EXERCISE DETAILS:
Tell how many lines in these records contain the string "pawn", with only the number as the reply.

AVAILABLE DATA:

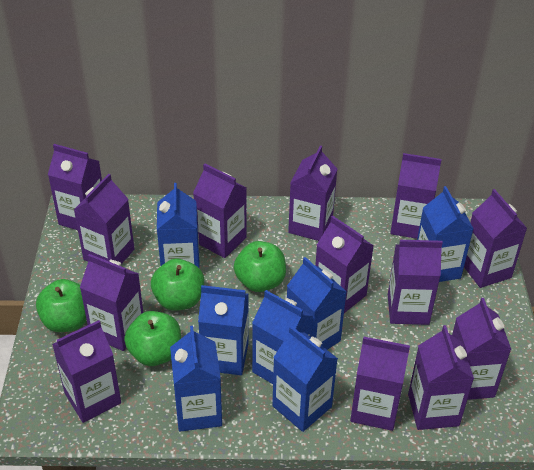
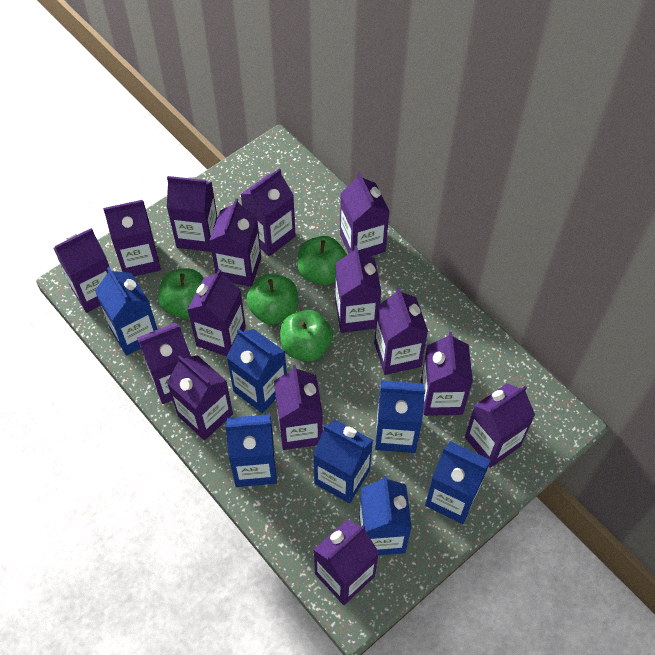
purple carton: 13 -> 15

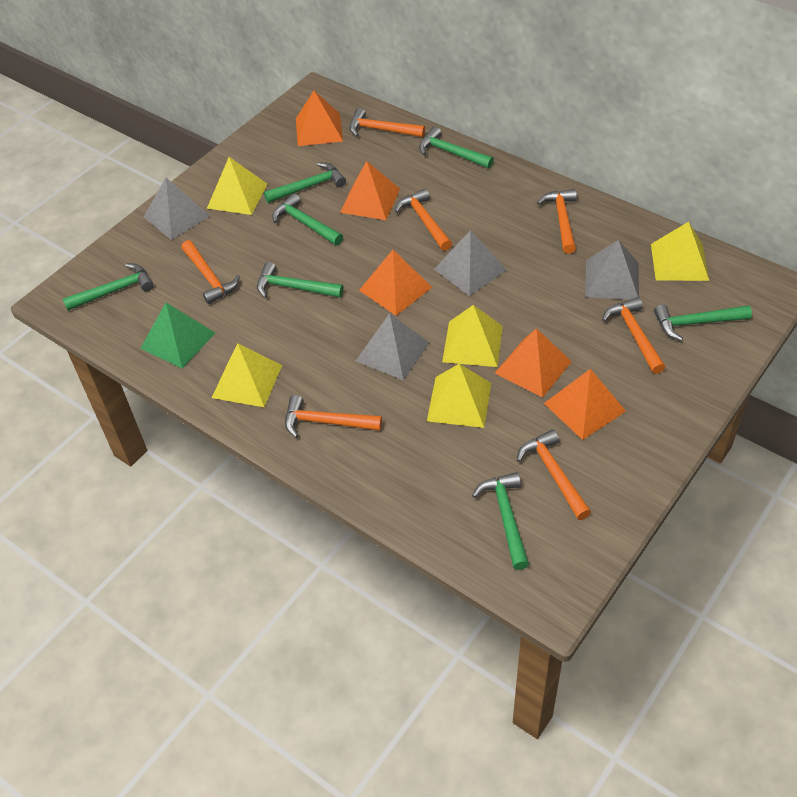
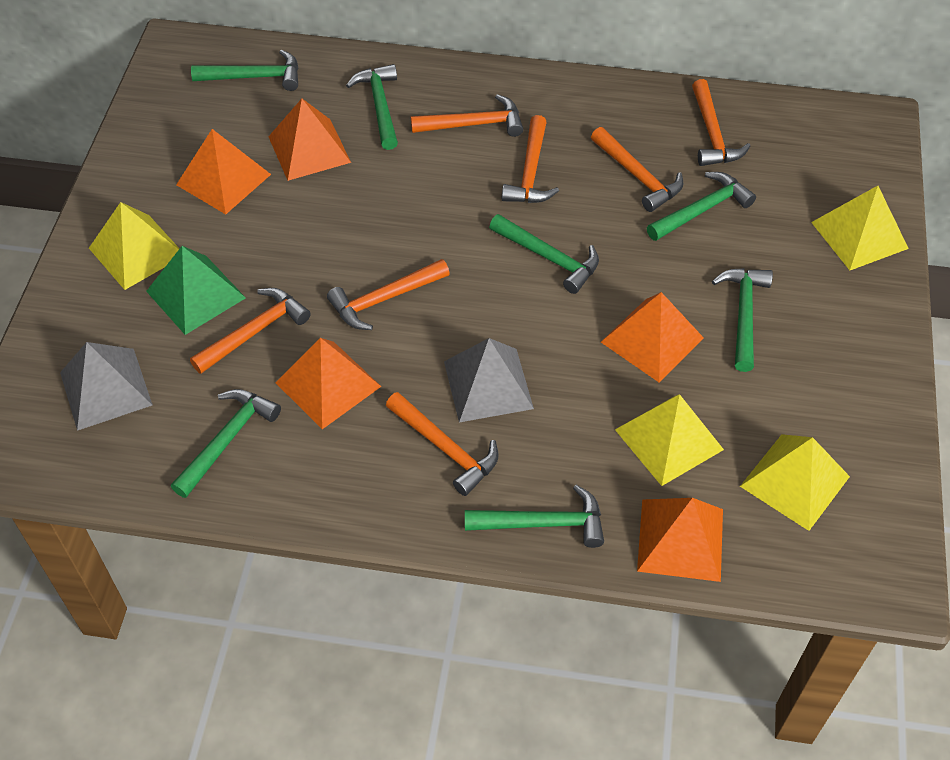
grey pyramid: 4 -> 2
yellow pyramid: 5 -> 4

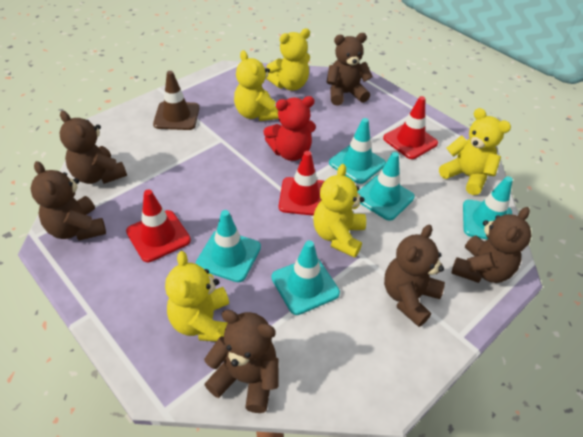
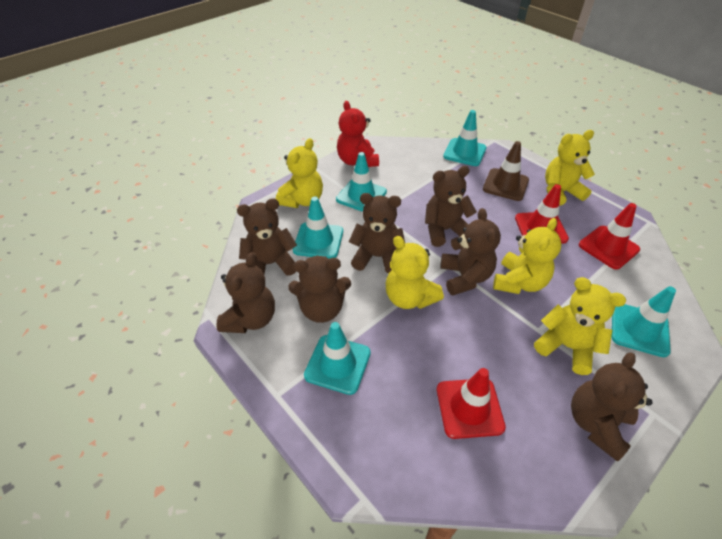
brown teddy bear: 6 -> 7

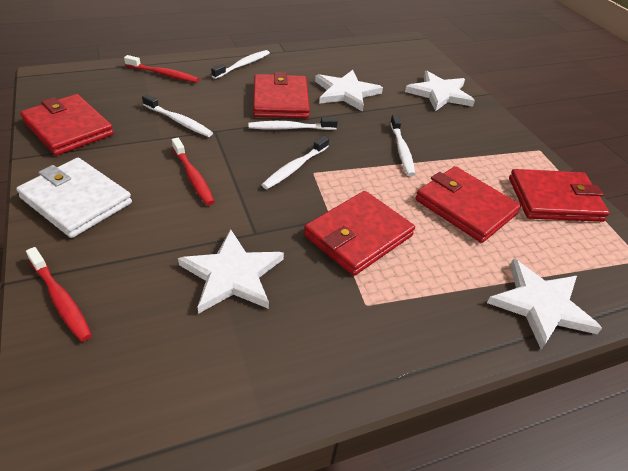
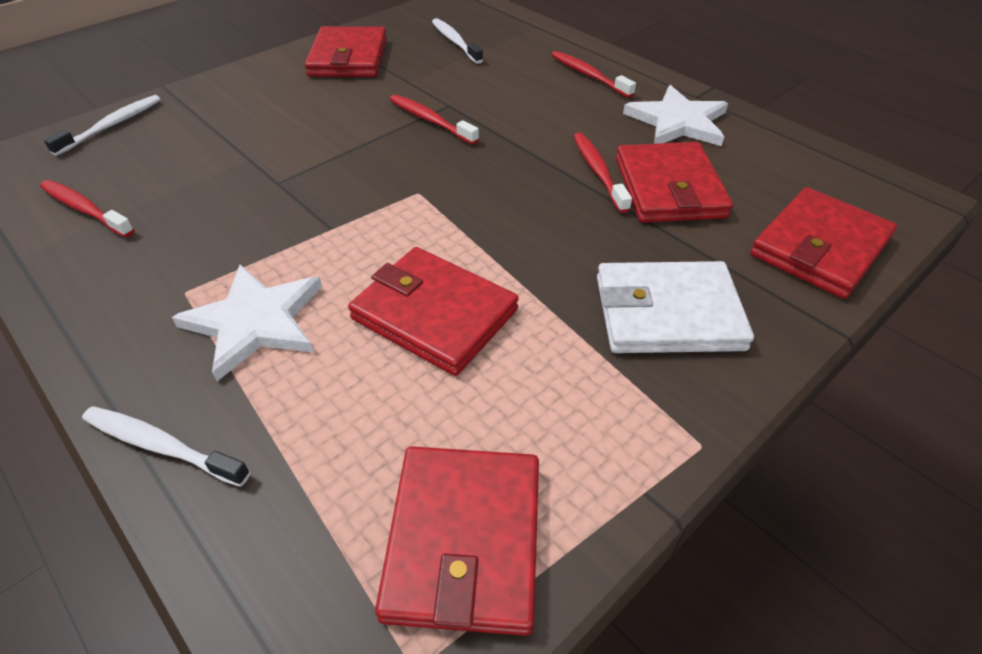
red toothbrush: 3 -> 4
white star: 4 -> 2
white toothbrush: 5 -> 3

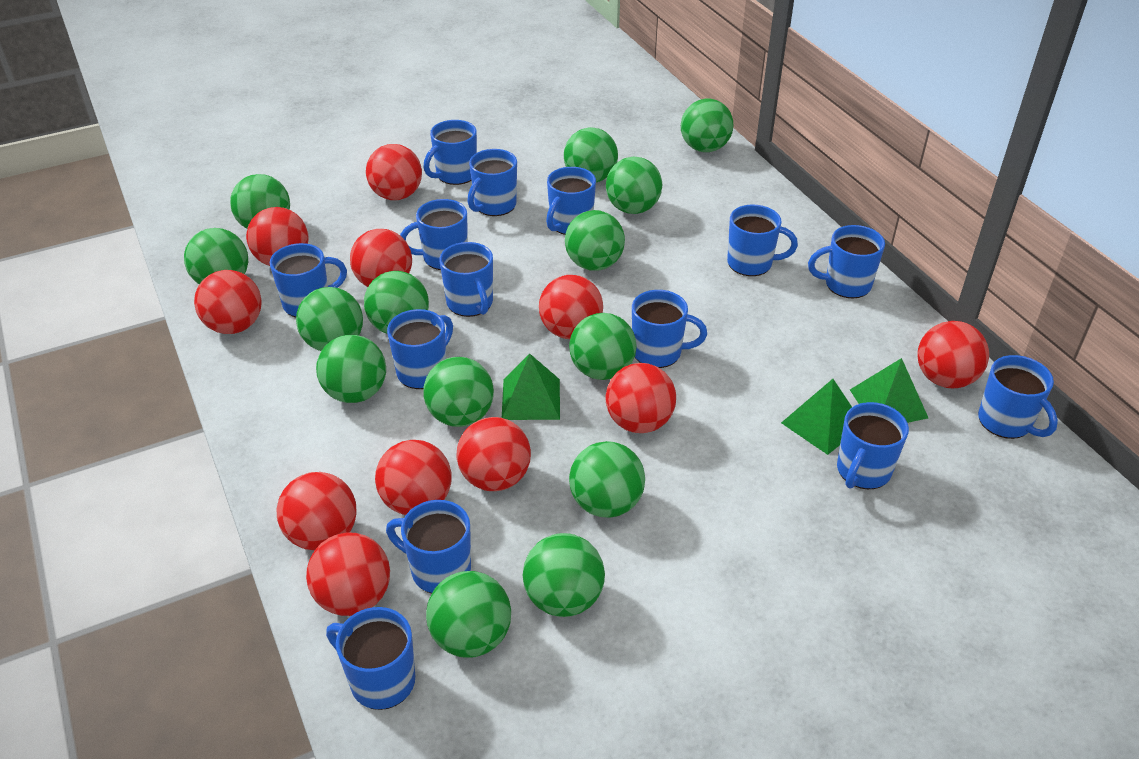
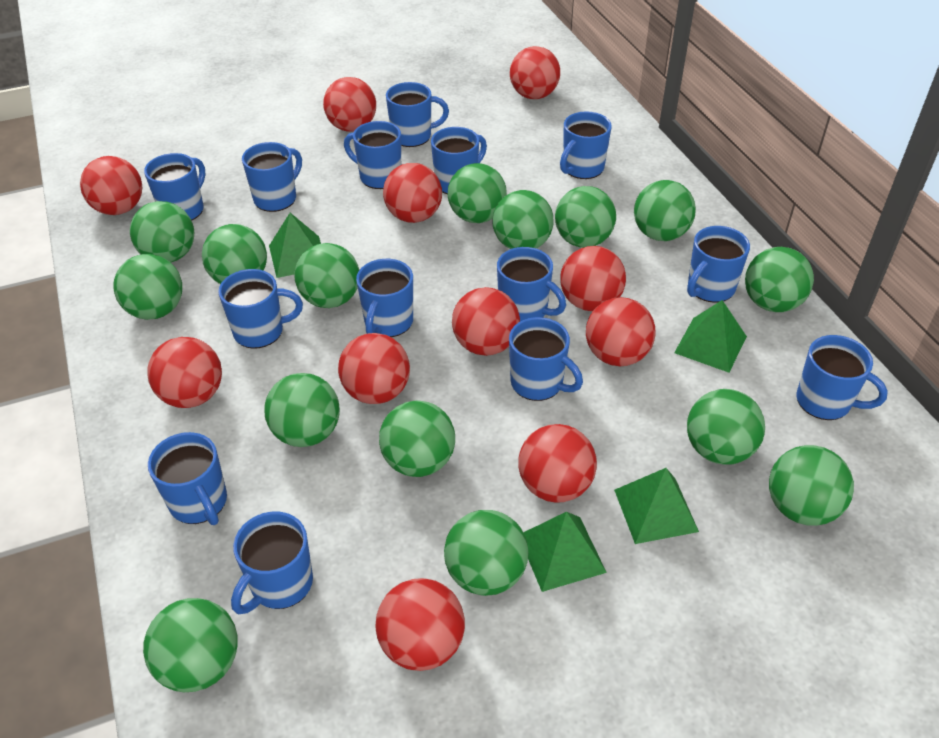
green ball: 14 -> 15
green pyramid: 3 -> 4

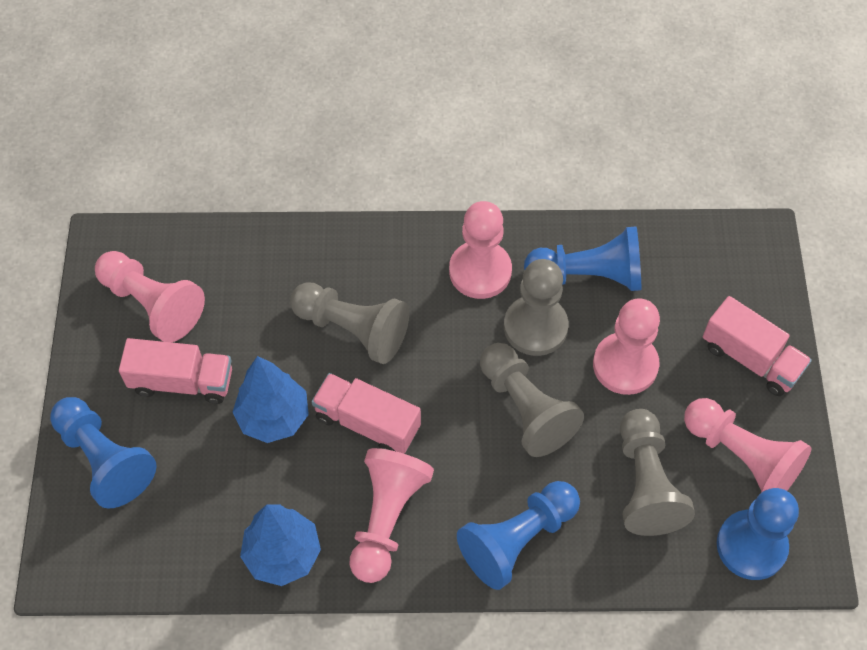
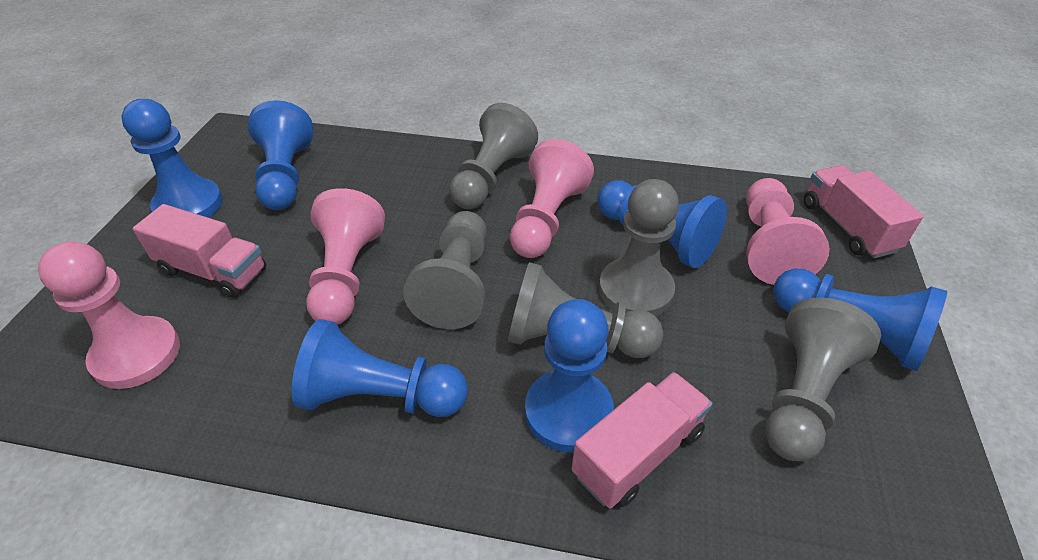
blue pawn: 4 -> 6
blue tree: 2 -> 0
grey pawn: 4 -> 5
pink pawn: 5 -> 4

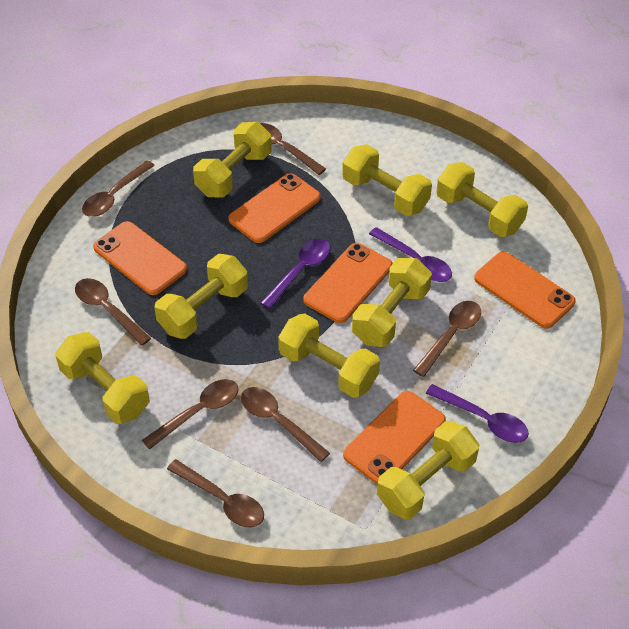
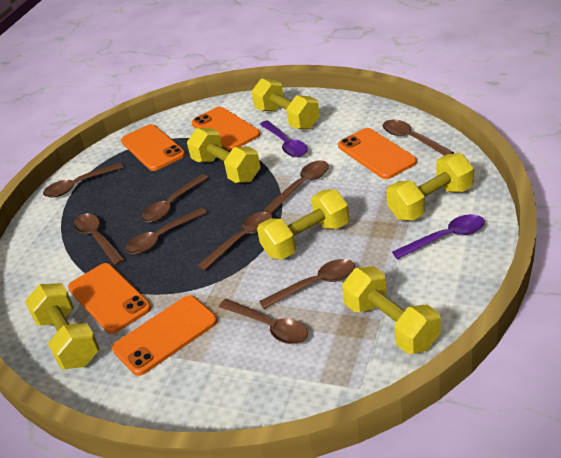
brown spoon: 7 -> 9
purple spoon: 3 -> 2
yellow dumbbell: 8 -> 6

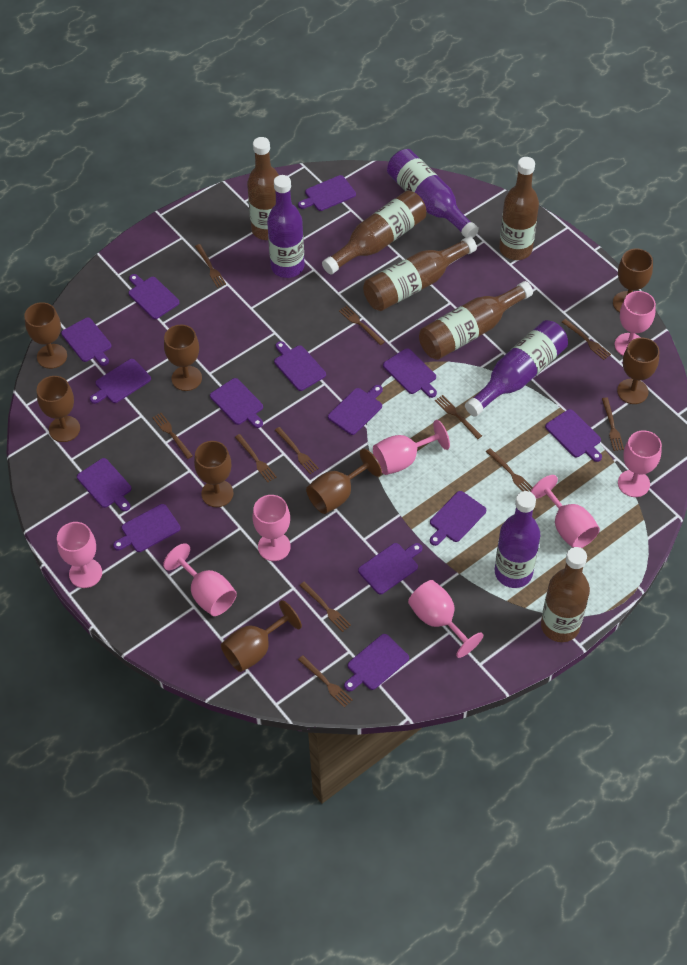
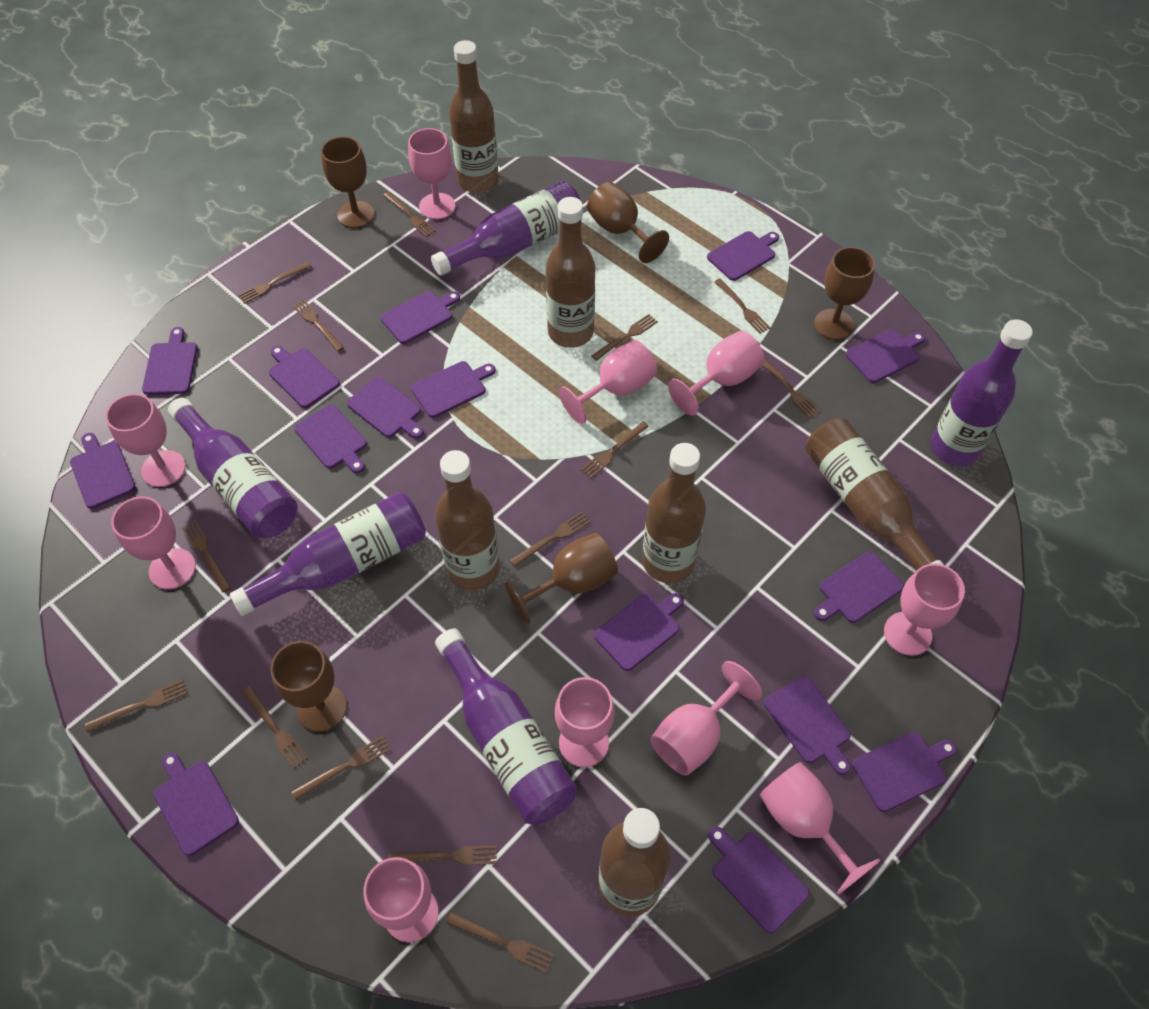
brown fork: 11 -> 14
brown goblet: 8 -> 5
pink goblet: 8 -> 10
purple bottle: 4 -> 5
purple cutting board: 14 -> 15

TASK RESPONSE:
3